■ Exercise prompt: The count of lines with the string "dice" in the material is all that should be returned.

# # # # # # #

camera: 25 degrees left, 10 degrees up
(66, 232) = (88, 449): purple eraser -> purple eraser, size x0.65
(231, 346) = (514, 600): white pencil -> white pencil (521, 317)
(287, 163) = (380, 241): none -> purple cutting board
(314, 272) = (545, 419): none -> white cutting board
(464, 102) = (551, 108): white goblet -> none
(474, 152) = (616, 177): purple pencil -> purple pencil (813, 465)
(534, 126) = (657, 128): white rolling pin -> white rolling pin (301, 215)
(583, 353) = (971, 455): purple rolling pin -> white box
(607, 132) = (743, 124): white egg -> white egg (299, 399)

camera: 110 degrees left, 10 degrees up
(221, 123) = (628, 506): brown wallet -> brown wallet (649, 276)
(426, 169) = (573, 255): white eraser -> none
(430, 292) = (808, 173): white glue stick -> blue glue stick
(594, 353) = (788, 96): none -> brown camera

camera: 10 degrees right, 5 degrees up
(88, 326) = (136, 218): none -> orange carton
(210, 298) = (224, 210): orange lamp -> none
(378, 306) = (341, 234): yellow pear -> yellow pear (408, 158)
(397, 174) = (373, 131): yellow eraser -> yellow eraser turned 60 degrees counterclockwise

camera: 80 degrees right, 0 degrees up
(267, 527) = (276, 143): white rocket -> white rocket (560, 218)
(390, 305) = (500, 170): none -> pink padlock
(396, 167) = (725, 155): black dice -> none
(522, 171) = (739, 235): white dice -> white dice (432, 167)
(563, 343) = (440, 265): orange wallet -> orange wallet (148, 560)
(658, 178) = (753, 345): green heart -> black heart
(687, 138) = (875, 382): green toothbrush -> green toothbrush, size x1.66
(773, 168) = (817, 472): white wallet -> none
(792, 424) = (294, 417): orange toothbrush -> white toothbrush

# # # # # # #

■ Solution: 2